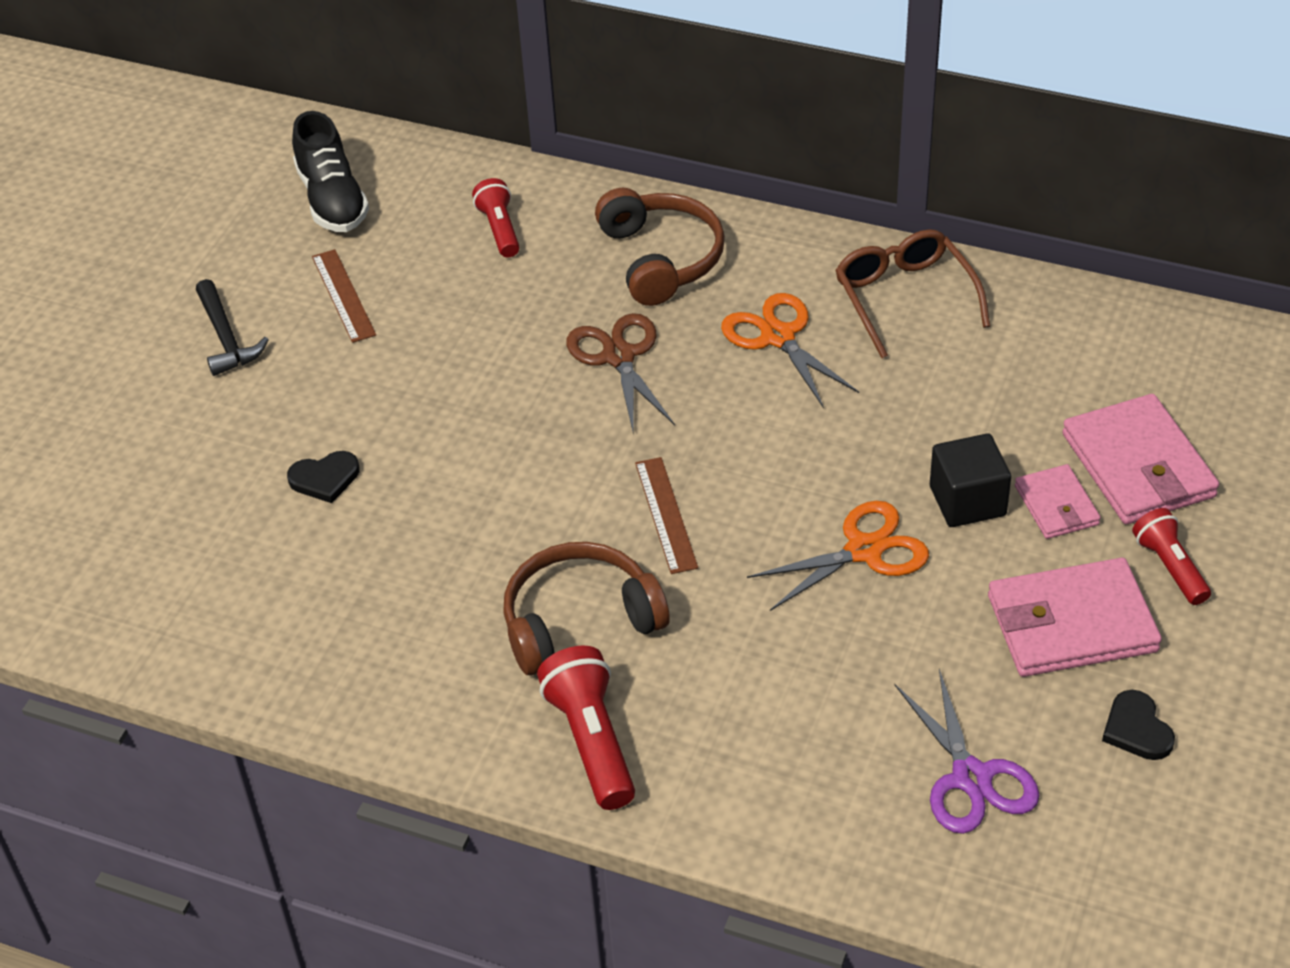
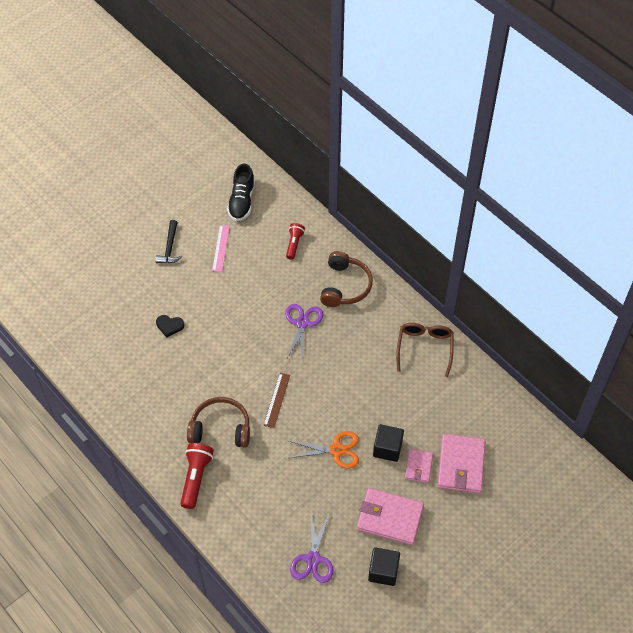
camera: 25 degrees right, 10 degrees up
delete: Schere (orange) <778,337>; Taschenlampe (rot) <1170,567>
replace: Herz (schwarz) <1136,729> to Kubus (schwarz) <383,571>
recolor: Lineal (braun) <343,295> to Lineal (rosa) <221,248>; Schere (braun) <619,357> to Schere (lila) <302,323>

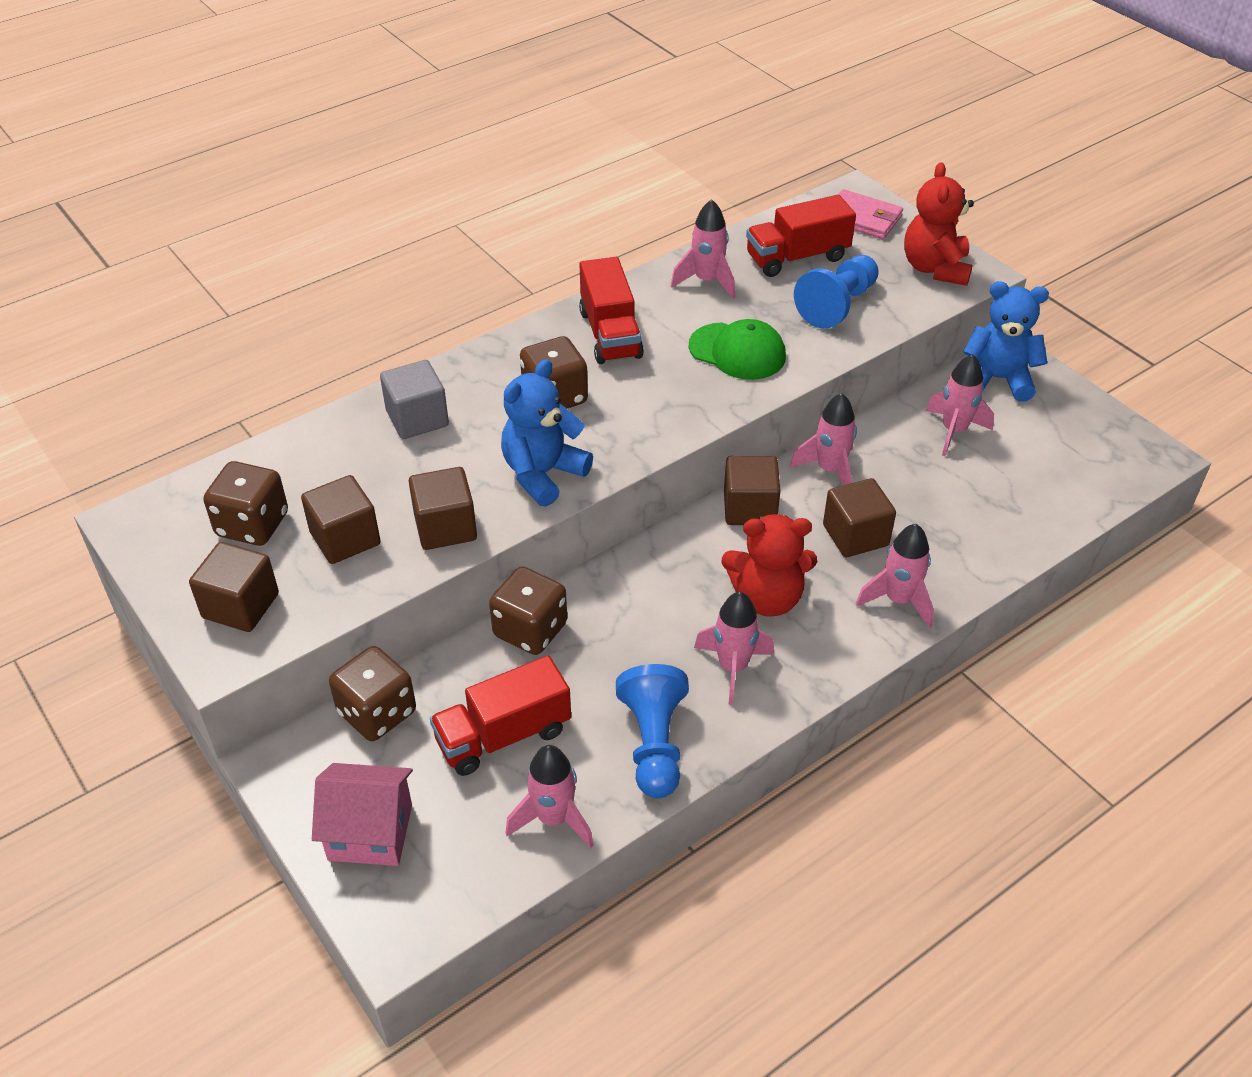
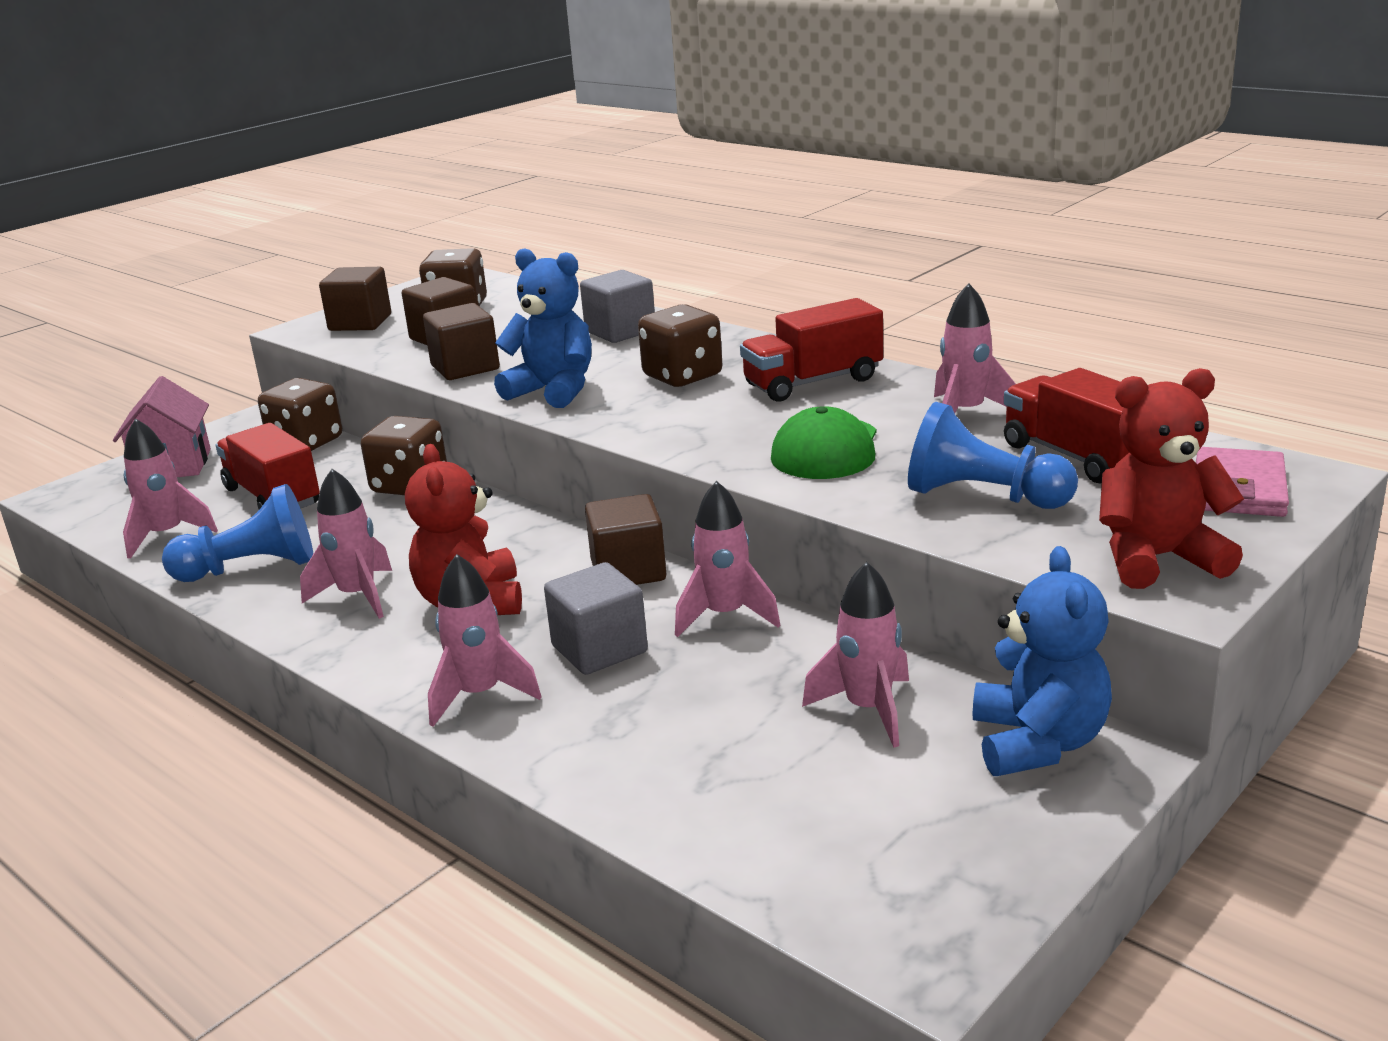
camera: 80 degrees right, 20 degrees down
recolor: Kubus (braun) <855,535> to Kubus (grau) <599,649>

--------------------------------------------------

**Exercise directions**: Only the lines from the one containing "replace: Herz (schwarz)" through the last line of the material are to be restated word for word; no picture is to be included.

**Answer to the exercise**:
replace: Herz (schwarz) <1136,729> to Kubus (schwarz) <383,571>
recolor: Lineal (braun) <343,295> to Lineal (rosa) <221,248>; Schere (braun) <619,357> to Schere (lila) <302,323>

camera: 80 degrees right, 20 degrees down
recolor: Kubus (braun) <855,535> to Kubus (grau) <599,649>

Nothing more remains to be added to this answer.